_WHAT YOU SHOULD DO_.
A verbatim transcript of the data below is required, images omitted.

_EXCERPTED DATA_.
*****
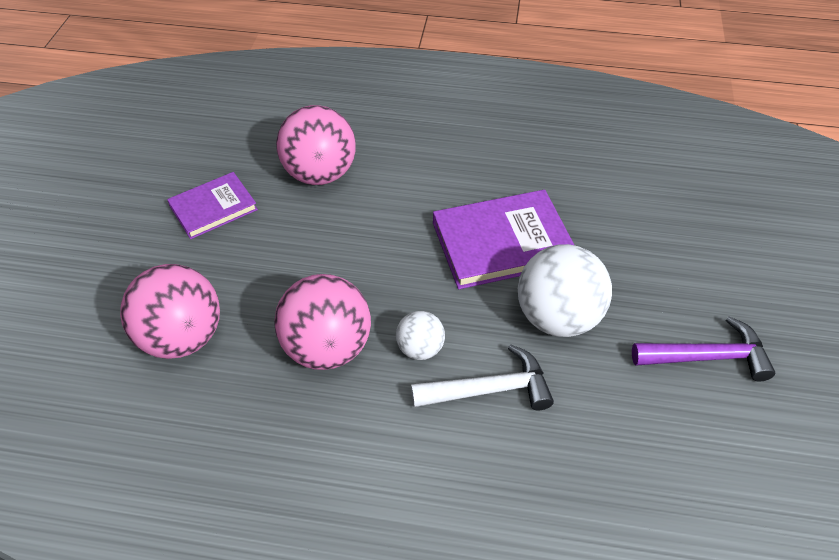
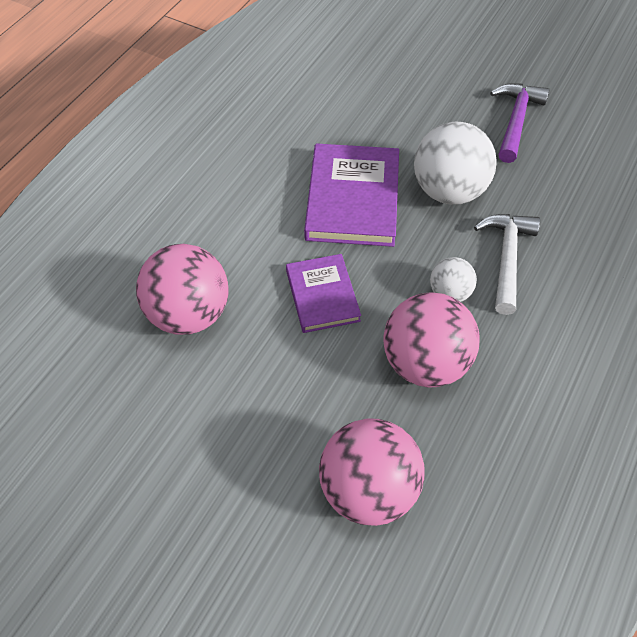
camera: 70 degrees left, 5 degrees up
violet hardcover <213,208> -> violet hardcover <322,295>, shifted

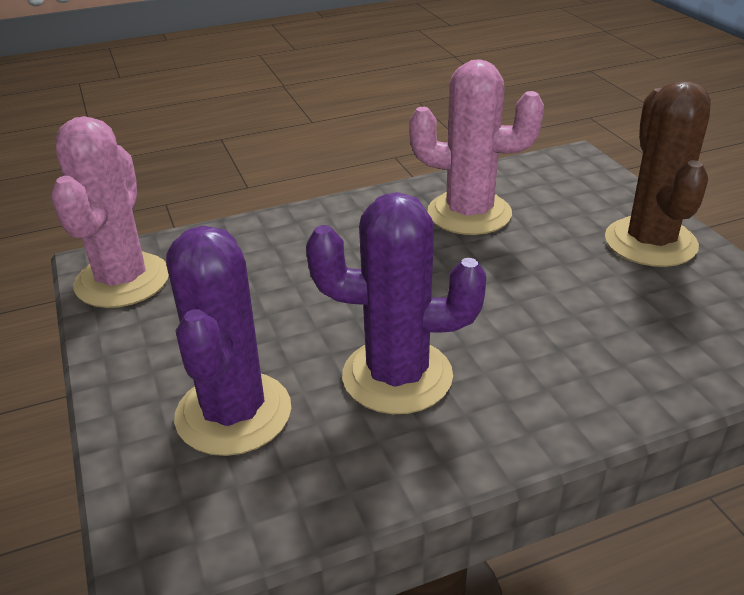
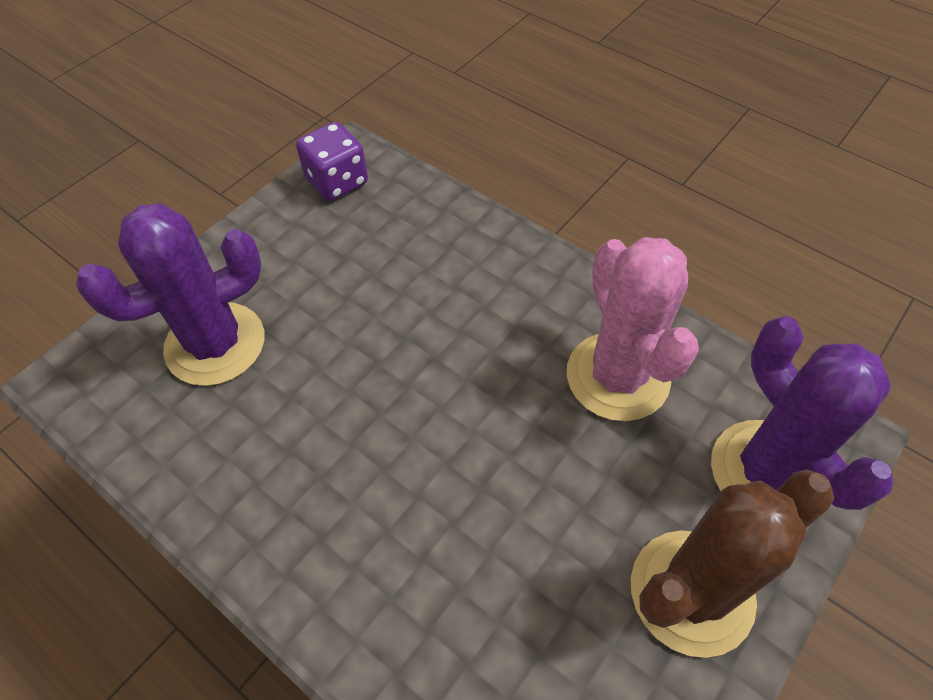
camera: 60 degrees right, 20 degrees up
rose-pink cactus <122,280> -> violet die <337,181>
violet cactus <397,376> -> violet cactus <767,472>, shifted

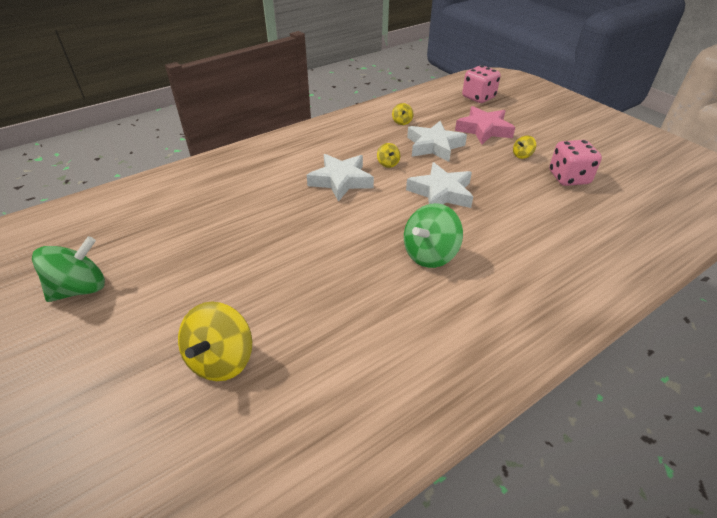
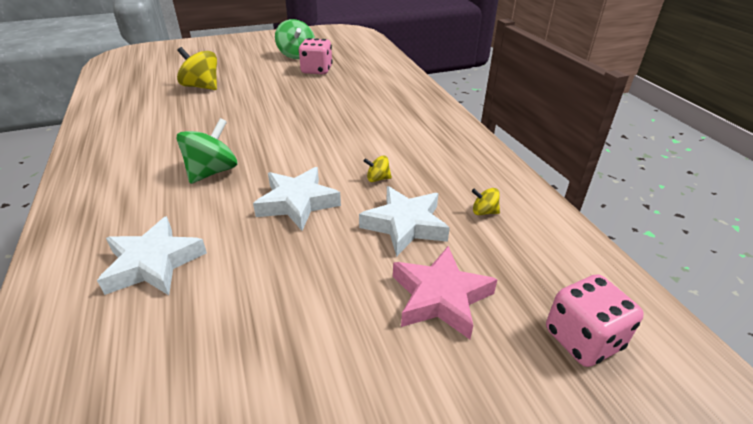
camera: 105 degrees right, 5 degrees down
bright yellow whirligig <522,155> -> none
rose-pink die <568,178> -> rose-pink die <316,70>, shifted
snow-white star shape <341,181> -> snow-white star shape <153,263>, shifted
leaf-green whirligig <430,254> -> leaf-green whirligig <212,172>, 60 degrees clockwise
*****
_SOLUTION TO THIS EXERCISE_.
camera: 70 degrees left, 5 degrees up
violet hardcover <213,208> -> violet hardcover <322,295>, shifted

camera: 60 degrees right, 20 degrees up
rose-pink cactus <122,280> -> violet die <337,181>
violet cactus <397,376> -> violet cactus <767,472>, shifted

camera: 105 degrees right, 5 degrees down
bright yellow whirligig <522,155> -> none
rose-pink die <568,178> -> rose-pink die <316,70>, shifted
snow-white star shape <341,181> -> snow-white star shape <153,263>, shifted
leaf-green whirligig <430,254> -> leaf-green whirligig <212,172>, 60 degrees clockwise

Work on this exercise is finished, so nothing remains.